A faithful copy of the whole listing is the goal. Match it exactly.

**DATA FOR THIS EXERCISE**
^^^^^^^^

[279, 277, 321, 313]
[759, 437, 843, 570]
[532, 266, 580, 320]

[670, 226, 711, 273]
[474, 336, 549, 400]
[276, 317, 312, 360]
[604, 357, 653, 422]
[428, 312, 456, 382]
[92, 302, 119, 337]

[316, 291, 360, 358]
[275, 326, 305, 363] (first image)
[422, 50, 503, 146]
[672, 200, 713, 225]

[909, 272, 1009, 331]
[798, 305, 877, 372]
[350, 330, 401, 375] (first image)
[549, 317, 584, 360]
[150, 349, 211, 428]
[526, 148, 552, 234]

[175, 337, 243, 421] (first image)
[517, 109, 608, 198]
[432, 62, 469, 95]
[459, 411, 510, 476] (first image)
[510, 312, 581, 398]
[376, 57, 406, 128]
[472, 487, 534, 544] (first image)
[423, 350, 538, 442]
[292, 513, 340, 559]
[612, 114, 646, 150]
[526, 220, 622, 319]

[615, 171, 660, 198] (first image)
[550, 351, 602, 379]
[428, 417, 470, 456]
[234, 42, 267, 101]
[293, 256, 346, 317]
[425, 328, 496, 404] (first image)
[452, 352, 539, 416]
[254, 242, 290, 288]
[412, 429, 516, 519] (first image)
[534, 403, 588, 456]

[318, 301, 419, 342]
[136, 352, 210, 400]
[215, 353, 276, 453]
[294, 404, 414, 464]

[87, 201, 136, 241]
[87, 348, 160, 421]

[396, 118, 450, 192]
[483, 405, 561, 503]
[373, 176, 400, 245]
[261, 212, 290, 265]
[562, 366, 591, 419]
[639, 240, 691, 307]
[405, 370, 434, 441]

^^^^^^^^

**RESPONSE BELOW**
[279, 277, 321, 313]
[759, 437, 843, 570]
[532, 266, 580, 320]

[670, 226, 711, 273]
[474, 336, 549, 400]
[276, 317, 312, 360]
[604, 357, 653, 422]
[428, 312, 456, 382]
[92, 302, 119, 337]

[316, 291, 360, 358]
[275, 326, 305, 363] (first image)
[422, 50, 503, 146]
[672, 200, 713, 225]

[909, 272, 1009, 331]
[798, 305, 877, 372]
[350, 330, 401, 375] (first image)
[549, 317, 584, 360]
[150, 349, 211, 428]
[526, 148, 552, 234]

[175, 337, 243, 421] (first image)
[517, 109, 608, 198]
[432, 62, 469, 95]
[459, 411, 510, 476] (first image)
[510, 312, 581, 398]
[376, 57, 406, 128]
[472, 487, 534, 544] (first image)
[423, 350, 538, 442]
[292, 513, 340, 559]
[612, 114, 646, 150]
[526, 220, 622, 319]

[615, 171, 660, 198] (first image)
[550, 351, 602, 379]
[428, 417, 470, 456]
[234, 42, 267, 101]
[293, 256, 346, 317]
[425, 328, 496, 404] (first image)
[452, 352, 539, 416]
[254, 242, 290, 288]
[412, 429, 516, 519] (first image)
[534, 403, 588, 456]

[318, 301, 419, 342]
[136, 352, 210, 400]
[215, 353, 276, 453]
[294, 404, 414, 464]

[87, 201, 136, 241]
[87, 348, 160, 421]

[396, 118, 450, 192]
[483, 405, 561, 503]
[373, 176, 400, 245]
[261, 212, 290, 265]
[562, 366, 591, 419]
[639, 240, 691, 307]
[405, 370, 434, 441]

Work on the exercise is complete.